### [TASK INSTRUCTIONS]
All of the entries below should be printed exactly; the pictures are to be left out.

### [PROVIDED ENTRIES]

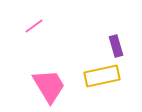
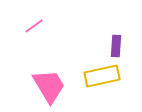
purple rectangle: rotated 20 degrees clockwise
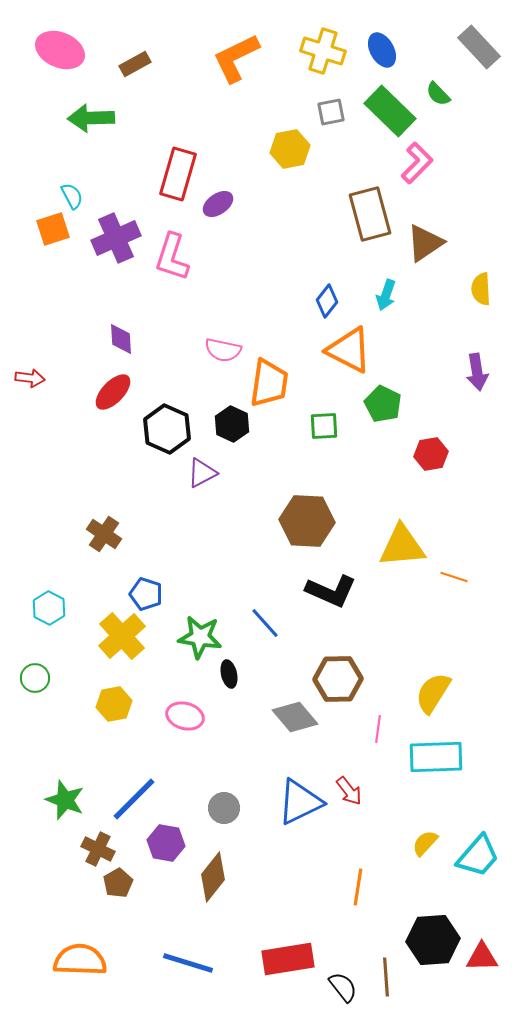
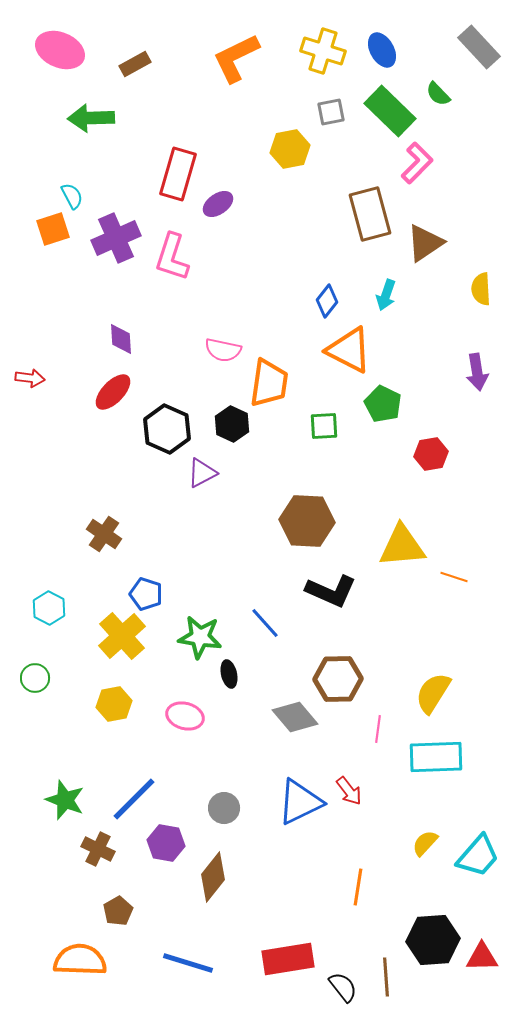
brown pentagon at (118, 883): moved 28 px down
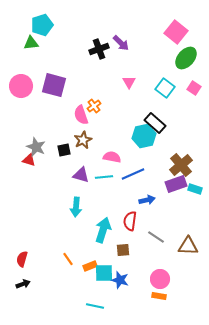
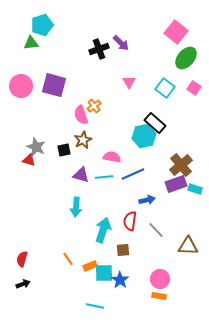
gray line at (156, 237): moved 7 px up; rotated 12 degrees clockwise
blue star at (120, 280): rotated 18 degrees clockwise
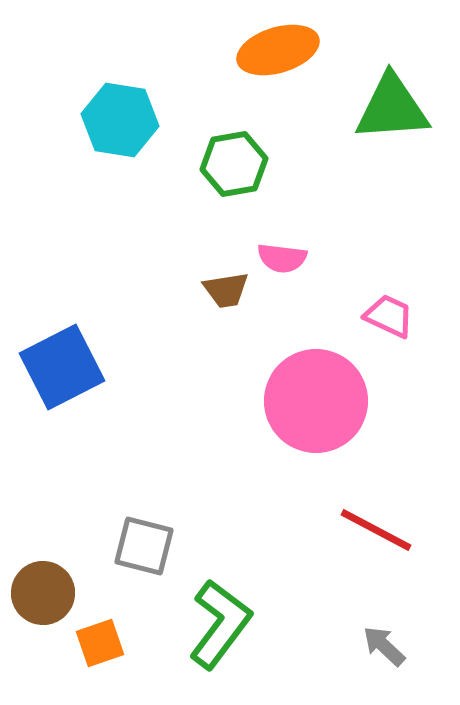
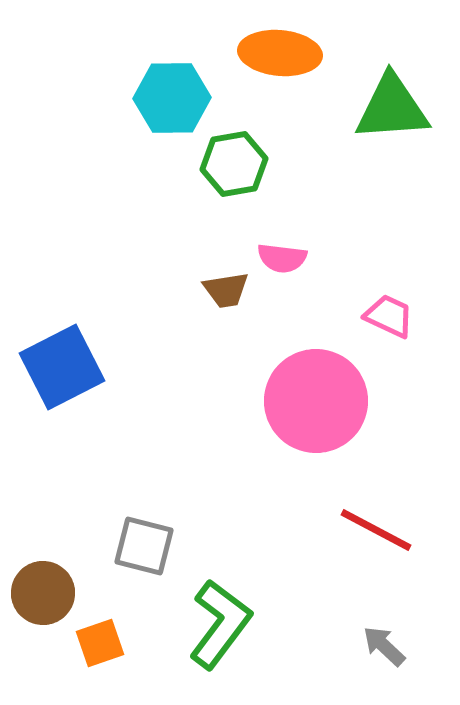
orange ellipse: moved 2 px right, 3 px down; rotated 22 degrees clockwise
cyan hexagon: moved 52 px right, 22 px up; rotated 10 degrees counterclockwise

### [FINISHED TASK]
purple rectangle: rotated 20 degrees clockwise
brown pentagon at (118, 883): moved 28 px down
gray line at (156, 237): moved 7 px up; rotated 12 degrees clockwise
blue star at (120, 280): rotated 18 degrees clockwise
orange ellipse: moved 2 px right, 3 px down; rotated 22 degrees clockwise
cyan hexagon: moved 52 px right, 22 px up; rotated 10 degrees counterclockwise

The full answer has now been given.